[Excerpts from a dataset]
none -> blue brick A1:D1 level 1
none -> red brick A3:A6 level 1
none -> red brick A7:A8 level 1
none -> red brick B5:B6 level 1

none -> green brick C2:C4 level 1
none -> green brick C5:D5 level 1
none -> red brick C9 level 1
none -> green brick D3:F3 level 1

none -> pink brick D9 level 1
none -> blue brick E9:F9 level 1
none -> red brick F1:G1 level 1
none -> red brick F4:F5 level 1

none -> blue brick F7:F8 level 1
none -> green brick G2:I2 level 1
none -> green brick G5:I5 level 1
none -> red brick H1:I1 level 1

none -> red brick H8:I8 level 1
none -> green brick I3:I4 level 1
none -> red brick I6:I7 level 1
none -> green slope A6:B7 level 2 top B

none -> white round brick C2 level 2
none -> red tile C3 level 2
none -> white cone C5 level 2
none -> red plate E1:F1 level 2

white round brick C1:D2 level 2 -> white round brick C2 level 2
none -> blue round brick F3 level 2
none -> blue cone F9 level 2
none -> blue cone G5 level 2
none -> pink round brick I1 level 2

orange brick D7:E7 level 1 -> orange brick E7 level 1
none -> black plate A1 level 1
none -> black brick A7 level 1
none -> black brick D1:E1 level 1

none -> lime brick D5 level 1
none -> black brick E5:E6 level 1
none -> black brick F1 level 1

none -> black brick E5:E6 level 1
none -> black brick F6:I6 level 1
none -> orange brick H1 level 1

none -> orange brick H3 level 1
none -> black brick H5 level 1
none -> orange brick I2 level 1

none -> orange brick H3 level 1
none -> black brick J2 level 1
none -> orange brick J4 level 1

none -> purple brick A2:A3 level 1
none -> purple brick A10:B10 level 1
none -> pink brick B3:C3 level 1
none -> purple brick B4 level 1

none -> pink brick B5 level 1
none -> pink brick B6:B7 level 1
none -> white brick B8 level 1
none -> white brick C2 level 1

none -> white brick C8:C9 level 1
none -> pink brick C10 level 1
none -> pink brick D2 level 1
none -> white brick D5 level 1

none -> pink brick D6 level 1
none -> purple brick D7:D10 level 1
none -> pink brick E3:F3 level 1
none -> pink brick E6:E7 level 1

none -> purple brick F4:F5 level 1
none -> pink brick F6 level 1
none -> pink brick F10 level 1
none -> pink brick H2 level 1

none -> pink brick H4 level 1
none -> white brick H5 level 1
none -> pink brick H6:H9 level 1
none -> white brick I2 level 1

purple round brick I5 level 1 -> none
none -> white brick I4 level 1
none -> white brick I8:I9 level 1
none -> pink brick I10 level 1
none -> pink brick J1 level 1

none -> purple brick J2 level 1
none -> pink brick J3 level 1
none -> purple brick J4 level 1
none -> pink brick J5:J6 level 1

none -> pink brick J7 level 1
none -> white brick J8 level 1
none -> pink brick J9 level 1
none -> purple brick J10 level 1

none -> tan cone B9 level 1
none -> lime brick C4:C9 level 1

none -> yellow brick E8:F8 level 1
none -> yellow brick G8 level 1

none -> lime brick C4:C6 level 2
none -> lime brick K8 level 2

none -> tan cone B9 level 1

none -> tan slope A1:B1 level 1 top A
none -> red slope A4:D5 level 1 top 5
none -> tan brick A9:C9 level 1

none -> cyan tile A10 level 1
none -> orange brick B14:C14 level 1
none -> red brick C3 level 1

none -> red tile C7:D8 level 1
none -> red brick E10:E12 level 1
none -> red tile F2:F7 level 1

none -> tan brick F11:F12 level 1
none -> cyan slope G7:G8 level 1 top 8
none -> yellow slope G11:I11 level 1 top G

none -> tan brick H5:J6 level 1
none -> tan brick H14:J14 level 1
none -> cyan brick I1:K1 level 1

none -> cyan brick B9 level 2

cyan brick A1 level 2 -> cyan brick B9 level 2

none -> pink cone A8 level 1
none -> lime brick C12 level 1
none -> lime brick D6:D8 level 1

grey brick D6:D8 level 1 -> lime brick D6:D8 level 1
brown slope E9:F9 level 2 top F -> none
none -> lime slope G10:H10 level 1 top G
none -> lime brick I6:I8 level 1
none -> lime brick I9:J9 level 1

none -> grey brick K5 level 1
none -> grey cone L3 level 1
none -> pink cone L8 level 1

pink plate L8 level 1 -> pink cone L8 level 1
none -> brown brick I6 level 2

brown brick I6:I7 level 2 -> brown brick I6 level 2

Exercise: From the records above, print exactly the lines that run from the line with "none -> pink brick D9 level 1" to the line with "none -> red brick I6:I7 level 1", inclusive.

Answer to this problem:
none -> pink brick D9 level 1
none -> blue brick E9:F9 level 1
none -> red brick F1:G1 level 1
none -> red brick F4:F5 level 1

none -> blue brick F7:F8 level 1
none -> green brick G2:I2 level 1
none -> green brick G5:I5 level 1
none -> red brick H1:I1 level 1

none -> red brick H8:I8 level 1
none -> green brick I3:I4 level 1
none -> red brick I6:I7 level 1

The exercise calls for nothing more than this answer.